** begin PROVIDED INFORMATION **

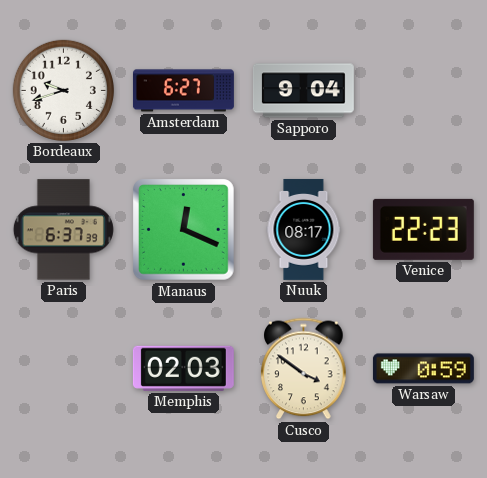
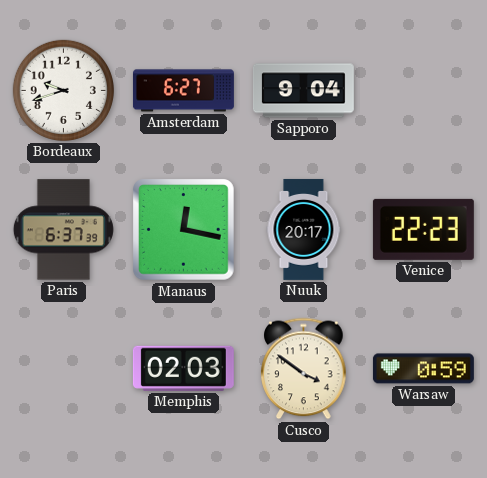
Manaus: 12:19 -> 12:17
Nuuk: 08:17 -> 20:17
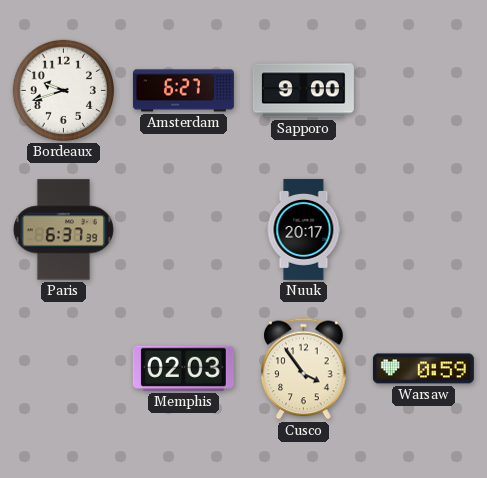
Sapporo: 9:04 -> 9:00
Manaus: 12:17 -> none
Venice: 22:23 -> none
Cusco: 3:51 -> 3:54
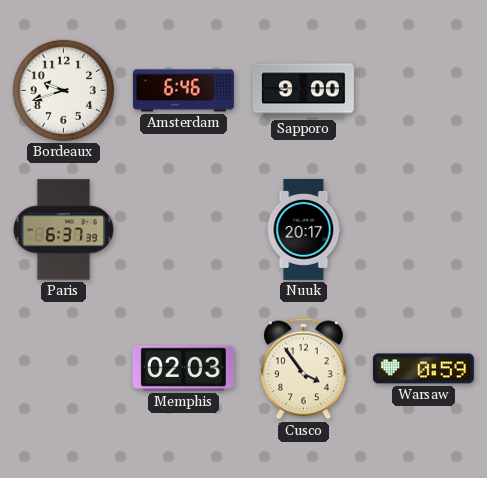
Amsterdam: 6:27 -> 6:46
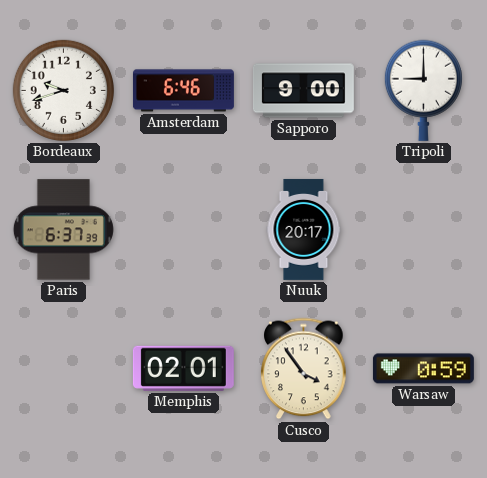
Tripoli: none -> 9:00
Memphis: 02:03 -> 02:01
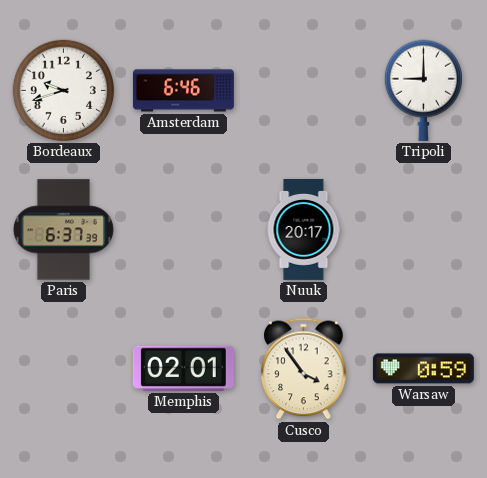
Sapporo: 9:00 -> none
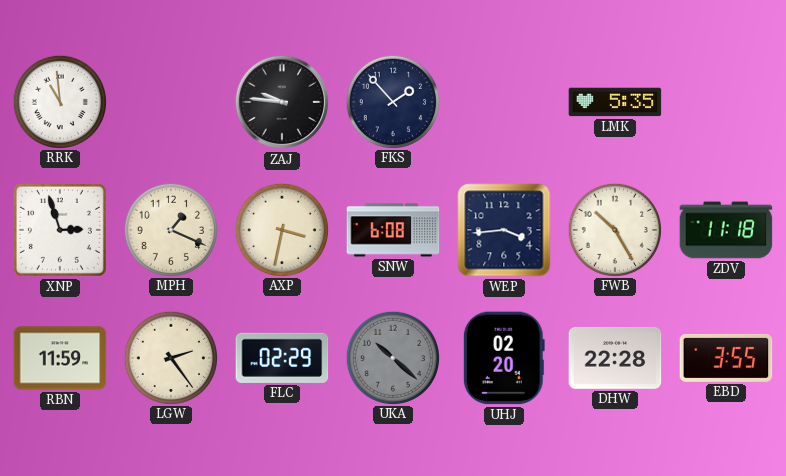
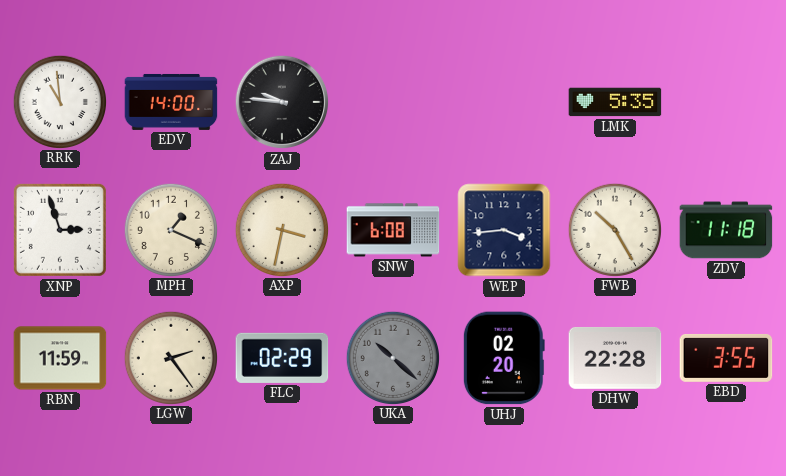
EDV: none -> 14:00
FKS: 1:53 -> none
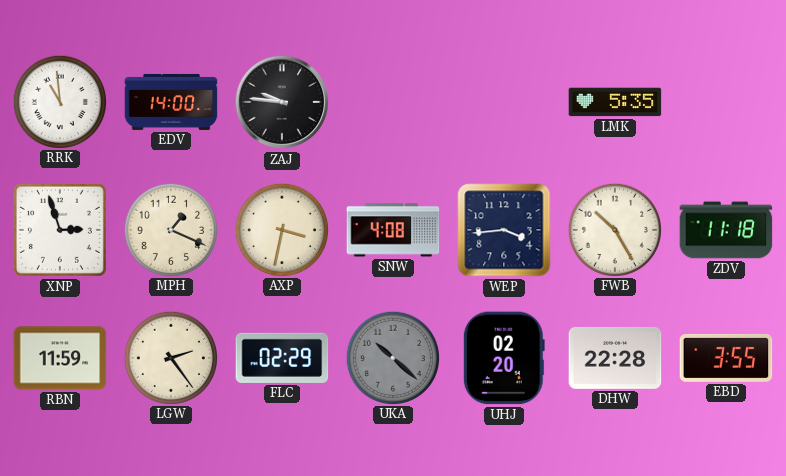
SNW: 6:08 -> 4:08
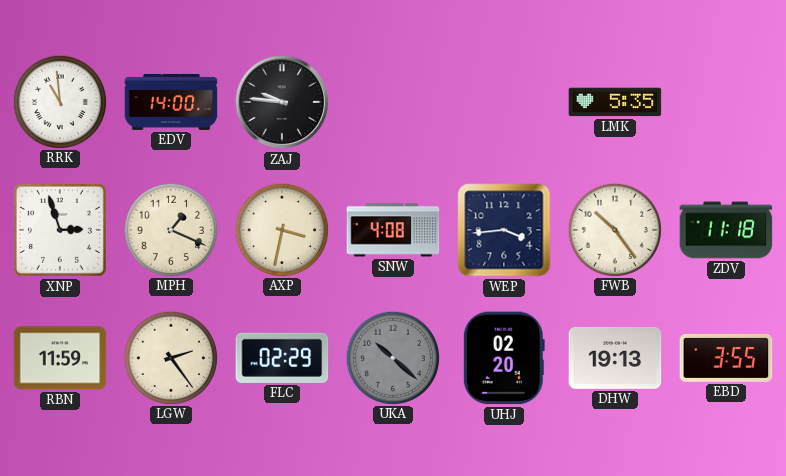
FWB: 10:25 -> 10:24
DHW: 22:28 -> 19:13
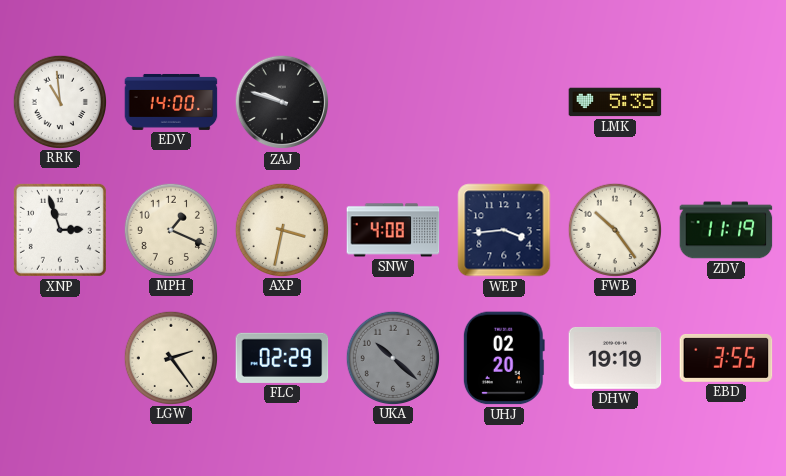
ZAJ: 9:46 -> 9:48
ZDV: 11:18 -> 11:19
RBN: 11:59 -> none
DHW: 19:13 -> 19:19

** end PROVIDED INFORMATION **
** begin PROVIDED INFORMATION **

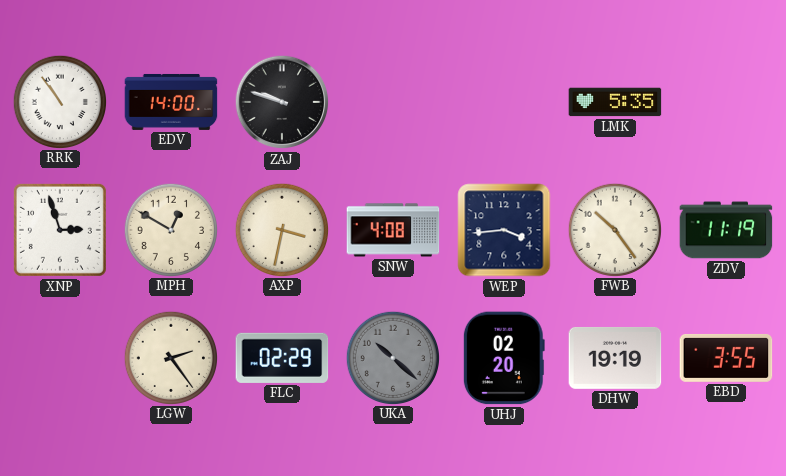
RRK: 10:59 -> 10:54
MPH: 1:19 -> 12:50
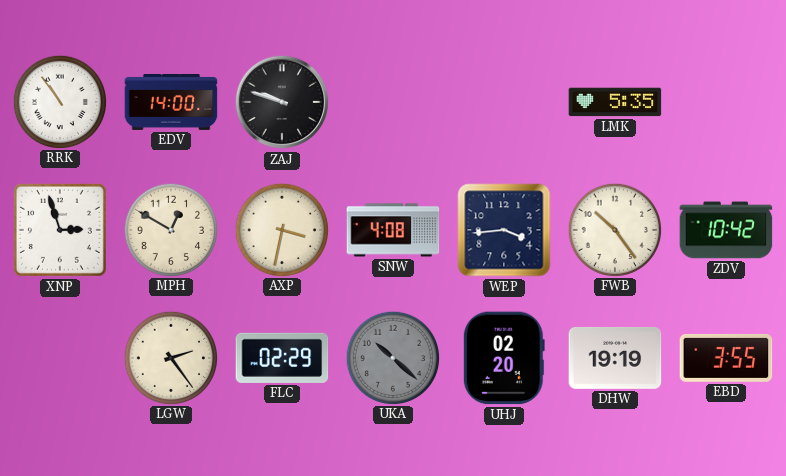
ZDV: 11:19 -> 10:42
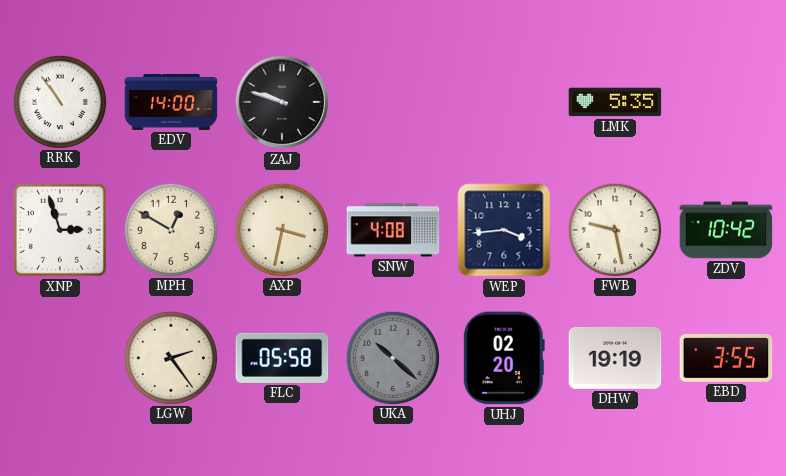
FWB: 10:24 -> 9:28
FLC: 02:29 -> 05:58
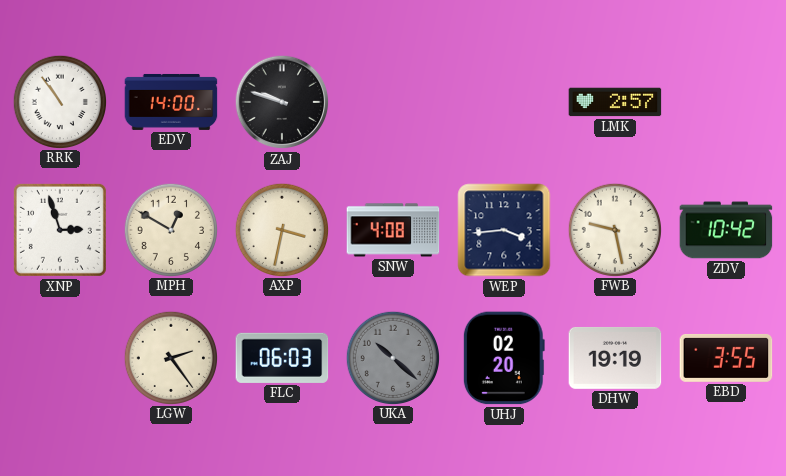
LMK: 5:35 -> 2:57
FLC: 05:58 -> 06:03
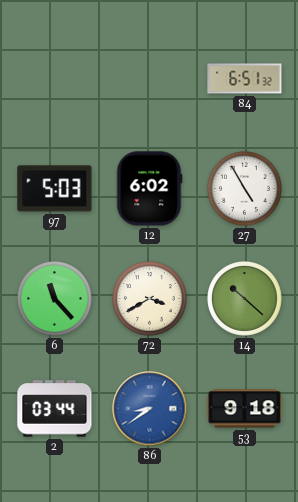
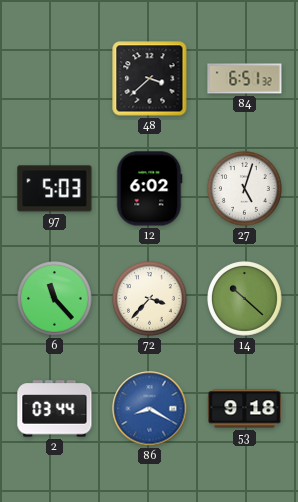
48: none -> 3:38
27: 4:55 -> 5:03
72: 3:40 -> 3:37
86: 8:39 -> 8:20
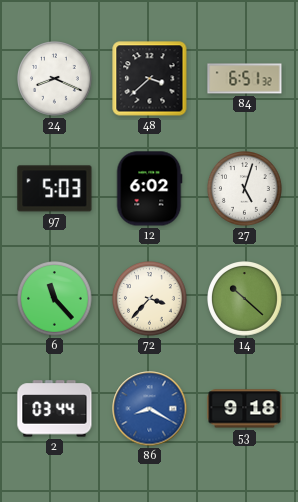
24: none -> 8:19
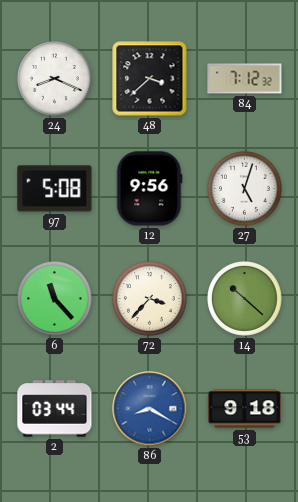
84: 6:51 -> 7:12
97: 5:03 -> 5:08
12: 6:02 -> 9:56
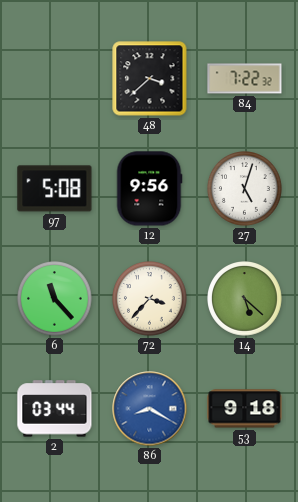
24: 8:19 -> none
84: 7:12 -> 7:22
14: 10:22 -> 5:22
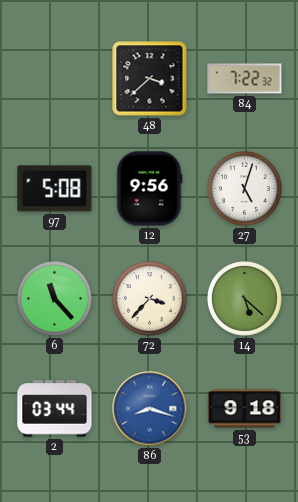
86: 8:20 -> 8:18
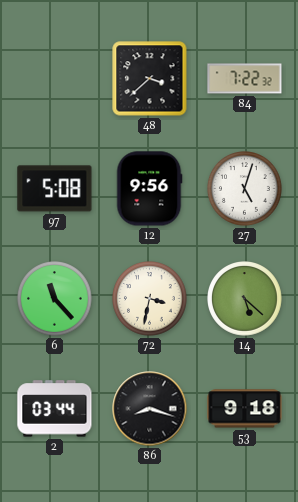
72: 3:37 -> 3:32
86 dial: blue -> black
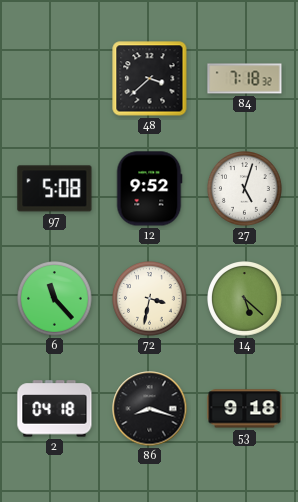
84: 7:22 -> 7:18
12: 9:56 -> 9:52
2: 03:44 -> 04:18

** end PROVIDED INFORMATION **
** begin PROVIDED INFORMATION **

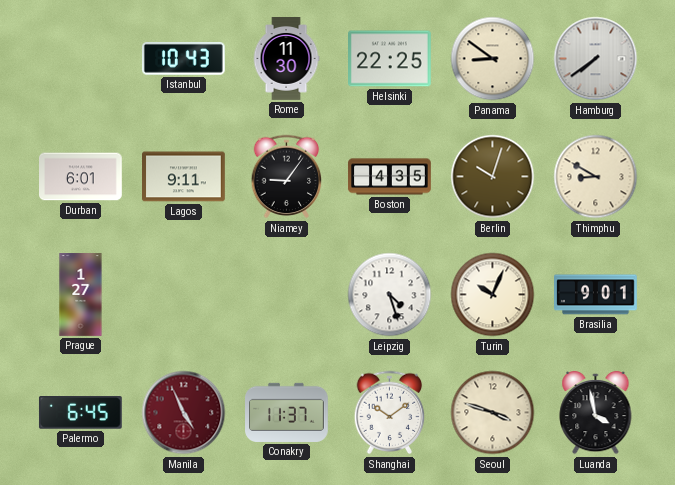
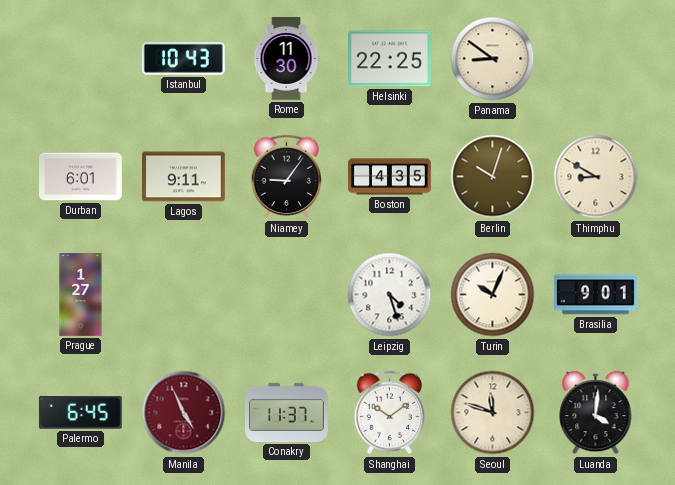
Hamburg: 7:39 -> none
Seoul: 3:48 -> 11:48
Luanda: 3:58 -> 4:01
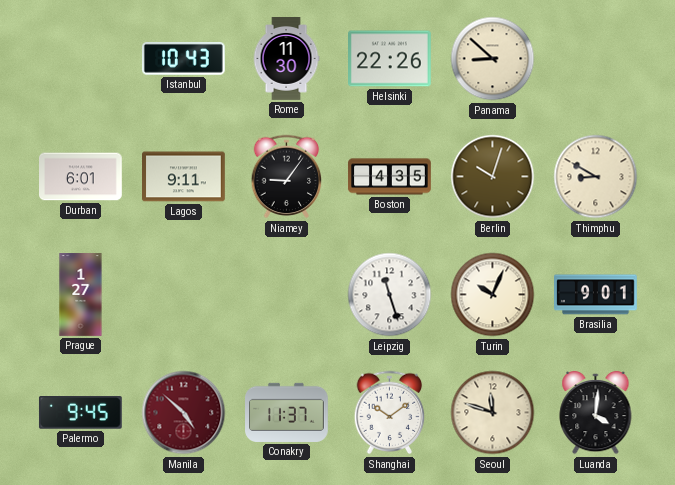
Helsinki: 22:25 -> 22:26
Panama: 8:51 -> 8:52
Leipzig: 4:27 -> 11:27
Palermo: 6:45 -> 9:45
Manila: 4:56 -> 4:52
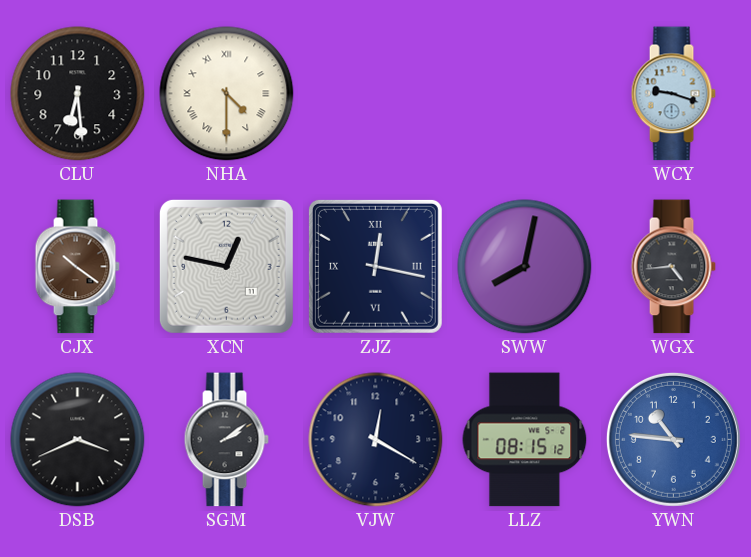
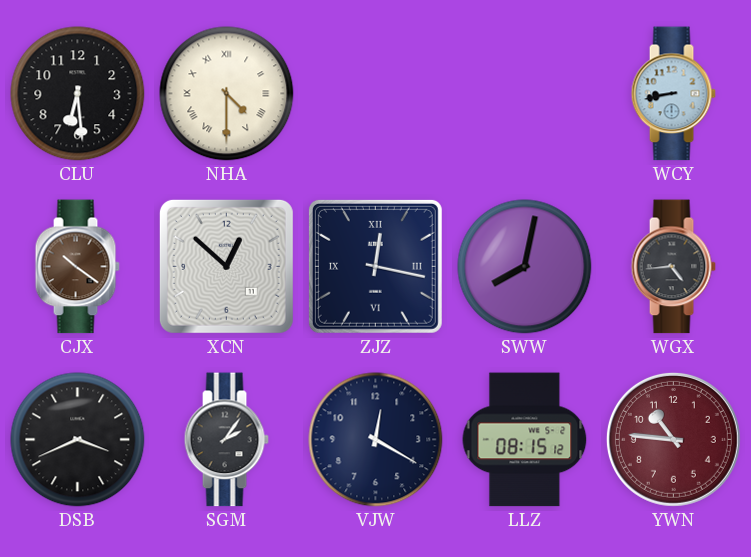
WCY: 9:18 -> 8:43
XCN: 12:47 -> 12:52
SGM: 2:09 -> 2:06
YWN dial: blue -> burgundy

** end PROVIDED INFORMATION **

(TASK GOAL):
Return the rows above word for word, starting at the line containing "EDV: none -> 14:00" and ending at the line containing "DHW: 22:28 -> 19:13", both included. Leave the pictures out of your answer.

(FULL RESPONSE):
EDV: none -> 14:00
FKS: 1:53 -> none
SNW: 6:08 -> 4:08
FWB: 10:25 -> 10:24
DHW: 22:28 -> 19:13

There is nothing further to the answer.